Lines holding the word "MISO" in the following material must be counted; give only the resulting number.

+===+

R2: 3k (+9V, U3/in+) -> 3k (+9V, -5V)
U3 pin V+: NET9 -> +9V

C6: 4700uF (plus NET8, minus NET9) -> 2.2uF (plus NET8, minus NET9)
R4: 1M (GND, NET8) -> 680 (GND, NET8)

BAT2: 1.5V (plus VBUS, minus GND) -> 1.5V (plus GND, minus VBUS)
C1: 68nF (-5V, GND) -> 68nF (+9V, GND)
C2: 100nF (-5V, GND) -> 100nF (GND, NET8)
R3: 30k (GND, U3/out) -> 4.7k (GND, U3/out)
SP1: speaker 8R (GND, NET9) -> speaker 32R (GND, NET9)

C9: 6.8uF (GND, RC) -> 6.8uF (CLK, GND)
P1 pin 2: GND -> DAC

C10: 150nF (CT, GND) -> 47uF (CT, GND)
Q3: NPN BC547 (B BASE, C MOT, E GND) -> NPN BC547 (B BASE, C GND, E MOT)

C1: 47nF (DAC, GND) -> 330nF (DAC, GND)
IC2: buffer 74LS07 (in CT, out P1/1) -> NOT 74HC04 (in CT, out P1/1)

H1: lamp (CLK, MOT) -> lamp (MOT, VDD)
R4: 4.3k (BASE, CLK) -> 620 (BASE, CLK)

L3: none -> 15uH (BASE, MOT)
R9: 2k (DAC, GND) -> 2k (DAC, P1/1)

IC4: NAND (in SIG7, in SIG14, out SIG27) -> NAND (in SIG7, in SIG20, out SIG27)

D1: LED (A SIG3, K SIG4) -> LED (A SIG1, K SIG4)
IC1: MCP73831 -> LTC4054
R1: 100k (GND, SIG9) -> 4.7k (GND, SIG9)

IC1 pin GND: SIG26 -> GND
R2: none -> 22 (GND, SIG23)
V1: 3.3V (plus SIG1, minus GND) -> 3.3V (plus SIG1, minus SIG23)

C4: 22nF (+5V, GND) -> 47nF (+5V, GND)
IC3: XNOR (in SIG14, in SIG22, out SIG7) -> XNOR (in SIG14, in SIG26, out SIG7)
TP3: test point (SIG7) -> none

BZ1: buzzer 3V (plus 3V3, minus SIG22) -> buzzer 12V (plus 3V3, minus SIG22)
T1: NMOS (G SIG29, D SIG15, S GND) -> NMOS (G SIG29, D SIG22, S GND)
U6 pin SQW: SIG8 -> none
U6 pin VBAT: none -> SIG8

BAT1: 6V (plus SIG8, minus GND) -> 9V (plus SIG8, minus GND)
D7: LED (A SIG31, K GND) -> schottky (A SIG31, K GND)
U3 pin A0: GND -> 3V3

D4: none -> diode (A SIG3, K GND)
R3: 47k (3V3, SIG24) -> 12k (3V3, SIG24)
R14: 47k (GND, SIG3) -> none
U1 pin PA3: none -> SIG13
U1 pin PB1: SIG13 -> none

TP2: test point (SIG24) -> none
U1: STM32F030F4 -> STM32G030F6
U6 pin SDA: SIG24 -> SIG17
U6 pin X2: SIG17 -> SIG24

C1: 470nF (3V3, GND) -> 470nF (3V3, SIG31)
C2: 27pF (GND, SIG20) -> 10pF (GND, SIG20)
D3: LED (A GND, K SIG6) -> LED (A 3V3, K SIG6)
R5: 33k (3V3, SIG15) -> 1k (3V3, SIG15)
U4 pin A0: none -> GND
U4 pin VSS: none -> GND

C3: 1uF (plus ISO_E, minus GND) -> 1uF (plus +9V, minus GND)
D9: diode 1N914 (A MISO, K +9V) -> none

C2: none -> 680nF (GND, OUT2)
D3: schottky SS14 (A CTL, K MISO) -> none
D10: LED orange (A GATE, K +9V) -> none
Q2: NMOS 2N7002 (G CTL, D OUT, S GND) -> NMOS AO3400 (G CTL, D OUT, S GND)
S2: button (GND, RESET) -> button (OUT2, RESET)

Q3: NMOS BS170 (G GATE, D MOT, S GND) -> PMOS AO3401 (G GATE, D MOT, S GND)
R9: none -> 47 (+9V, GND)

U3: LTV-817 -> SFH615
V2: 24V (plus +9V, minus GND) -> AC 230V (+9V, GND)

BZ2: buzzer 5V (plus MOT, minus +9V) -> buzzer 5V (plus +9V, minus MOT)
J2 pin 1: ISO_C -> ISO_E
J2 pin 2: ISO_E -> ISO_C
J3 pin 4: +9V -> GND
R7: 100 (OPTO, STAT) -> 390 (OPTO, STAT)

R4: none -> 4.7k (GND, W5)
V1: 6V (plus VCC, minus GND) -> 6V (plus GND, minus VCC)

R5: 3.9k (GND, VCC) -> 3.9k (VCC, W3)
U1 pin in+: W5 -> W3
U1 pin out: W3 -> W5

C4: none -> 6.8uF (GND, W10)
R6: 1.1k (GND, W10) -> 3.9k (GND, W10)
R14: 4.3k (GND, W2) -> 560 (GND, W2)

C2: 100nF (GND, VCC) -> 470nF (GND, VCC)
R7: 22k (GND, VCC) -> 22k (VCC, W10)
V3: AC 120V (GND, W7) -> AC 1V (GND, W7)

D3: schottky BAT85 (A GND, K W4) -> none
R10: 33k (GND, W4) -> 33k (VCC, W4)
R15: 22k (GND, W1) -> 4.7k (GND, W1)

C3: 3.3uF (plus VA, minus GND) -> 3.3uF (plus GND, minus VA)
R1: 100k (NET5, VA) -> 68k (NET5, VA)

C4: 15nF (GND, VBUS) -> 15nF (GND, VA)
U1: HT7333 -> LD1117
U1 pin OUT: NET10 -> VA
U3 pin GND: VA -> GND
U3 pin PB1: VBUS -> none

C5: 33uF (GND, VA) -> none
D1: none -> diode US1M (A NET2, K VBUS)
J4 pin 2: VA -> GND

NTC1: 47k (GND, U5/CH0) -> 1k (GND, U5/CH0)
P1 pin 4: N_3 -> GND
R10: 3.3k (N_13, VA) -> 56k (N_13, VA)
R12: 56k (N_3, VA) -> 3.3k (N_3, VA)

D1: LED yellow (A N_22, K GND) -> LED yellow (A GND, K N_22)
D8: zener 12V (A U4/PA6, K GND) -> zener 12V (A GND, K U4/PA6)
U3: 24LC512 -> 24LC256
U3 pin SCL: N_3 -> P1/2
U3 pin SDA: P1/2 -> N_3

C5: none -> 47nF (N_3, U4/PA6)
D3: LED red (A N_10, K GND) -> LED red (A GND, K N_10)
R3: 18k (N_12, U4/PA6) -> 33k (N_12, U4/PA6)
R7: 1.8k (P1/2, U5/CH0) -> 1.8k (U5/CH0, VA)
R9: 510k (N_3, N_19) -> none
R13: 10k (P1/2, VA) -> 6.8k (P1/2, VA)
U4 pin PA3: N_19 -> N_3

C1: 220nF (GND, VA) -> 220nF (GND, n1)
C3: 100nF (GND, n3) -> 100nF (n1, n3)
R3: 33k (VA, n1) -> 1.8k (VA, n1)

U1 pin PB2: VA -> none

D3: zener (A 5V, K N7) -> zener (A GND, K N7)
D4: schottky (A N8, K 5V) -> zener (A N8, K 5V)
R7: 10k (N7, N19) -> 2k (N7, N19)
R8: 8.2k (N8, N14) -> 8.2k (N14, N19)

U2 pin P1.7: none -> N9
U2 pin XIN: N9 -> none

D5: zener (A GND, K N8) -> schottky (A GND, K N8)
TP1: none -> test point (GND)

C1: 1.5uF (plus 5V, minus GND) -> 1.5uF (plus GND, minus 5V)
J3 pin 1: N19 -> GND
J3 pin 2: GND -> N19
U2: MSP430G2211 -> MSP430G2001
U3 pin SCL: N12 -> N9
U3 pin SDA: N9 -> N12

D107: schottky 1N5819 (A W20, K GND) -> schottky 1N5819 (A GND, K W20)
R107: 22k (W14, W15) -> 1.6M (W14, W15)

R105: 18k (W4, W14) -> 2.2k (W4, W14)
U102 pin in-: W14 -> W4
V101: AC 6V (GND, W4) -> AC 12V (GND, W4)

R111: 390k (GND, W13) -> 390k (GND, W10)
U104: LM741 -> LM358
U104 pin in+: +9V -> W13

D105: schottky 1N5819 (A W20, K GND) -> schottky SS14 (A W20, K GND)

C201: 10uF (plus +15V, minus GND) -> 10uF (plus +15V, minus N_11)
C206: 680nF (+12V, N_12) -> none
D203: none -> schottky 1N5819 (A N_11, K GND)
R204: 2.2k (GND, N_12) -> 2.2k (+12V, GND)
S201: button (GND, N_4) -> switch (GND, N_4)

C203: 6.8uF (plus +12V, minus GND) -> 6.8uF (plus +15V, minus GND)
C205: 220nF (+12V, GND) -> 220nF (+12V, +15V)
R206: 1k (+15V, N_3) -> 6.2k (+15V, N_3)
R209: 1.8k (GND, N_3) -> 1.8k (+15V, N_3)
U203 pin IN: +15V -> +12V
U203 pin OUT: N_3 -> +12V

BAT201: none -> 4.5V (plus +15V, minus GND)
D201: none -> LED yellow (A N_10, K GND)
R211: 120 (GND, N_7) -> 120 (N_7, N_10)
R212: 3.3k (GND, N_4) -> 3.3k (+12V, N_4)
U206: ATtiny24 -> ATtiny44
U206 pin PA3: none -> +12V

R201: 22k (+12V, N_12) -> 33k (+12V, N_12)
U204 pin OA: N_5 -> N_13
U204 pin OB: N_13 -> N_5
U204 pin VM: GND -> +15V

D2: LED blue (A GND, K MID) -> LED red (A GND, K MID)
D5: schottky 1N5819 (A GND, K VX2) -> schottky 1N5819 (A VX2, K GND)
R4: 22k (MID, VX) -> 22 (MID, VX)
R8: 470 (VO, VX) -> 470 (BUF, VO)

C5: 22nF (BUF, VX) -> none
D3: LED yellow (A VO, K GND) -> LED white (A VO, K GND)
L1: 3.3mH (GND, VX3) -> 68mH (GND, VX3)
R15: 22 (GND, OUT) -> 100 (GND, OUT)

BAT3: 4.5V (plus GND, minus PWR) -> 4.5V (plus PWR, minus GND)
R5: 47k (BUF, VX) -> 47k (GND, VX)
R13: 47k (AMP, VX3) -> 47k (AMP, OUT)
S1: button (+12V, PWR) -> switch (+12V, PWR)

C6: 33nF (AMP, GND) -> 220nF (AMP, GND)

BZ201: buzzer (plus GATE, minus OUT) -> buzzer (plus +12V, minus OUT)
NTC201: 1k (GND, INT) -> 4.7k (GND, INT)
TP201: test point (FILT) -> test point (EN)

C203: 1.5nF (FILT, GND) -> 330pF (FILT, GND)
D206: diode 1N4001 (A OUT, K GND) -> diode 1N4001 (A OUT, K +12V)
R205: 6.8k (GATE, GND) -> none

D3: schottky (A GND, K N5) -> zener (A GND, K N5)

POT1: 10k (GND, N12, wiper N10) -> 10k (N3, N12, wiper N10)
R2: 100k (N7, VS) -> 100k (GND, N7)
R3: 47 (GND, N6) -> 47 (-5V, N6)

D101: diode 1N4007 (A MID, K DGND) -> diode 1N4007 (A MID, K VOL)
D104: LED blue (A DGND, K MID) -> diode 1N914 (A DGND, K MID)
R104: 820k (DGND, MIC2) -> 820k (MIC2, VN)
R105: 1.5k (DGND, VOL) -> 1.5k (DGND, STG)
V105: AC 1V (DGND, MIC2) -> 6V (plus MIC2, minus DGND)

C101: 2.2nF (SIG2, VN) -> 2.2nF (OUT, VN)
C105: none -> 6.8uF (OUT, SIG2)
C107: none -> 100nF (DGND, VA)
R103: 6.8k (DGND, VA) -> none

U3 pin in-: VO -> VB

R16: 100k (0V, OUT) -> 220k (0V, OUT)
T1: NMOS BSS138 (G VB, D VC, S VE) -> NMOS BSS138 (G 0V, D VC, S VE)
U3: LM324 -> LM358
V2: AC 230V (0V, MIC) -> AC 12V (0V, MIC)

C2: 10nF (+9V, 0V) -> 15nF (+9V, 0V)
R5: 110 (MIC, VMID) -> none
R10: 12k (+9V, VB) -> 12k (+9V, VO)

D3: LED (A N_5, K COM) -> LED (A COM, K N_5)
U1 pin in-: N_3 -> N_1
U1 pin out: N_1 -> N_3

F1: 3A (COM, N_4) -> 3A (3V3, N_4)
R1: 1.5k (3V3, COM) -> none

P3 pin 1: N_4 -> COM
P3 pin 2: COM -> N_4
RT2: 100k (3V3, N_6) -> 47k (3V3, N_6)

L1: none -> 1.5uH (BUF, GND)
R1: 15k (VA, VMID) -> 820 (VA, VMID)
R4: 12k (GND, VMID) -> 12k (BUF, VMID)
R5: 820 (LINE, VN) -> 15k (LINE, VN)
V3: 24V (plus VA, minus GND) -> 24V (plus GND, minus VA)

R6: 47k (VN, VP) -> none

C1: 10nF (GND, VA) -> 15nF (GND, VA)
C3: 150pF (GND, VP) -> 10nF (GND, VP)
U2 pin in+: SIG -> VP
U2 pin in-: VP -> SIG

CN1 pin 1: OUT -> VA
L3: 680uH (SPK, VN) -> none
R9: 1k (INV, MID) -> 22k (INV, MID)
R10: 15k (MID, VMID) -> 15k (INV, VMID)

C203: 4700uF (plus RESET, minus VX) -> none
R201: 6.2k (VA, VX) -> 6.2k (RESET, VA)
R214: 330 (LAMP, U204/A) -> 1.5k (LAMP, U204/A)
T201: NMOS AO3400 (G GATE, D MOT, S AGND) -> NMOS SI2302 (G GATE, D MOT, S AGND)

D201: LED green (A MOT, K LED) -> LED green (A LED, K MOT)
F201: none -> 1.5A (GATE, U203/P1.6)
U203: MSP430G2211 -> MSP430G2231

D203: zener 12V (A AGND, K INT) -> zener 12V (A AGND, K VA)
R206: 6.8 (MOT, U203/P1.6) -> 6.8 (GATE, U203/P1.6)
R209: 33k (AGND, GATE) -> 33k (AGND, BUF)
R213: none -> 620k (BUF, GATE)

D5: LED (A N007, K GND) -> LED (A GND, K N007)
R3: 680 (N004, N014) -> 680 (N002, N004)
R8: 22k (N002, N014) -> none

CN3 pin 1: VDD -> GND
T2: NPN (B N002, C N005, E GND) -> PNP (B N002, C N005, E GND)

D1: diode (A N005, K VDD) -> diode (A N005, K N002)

+===+

> [Written answer]
2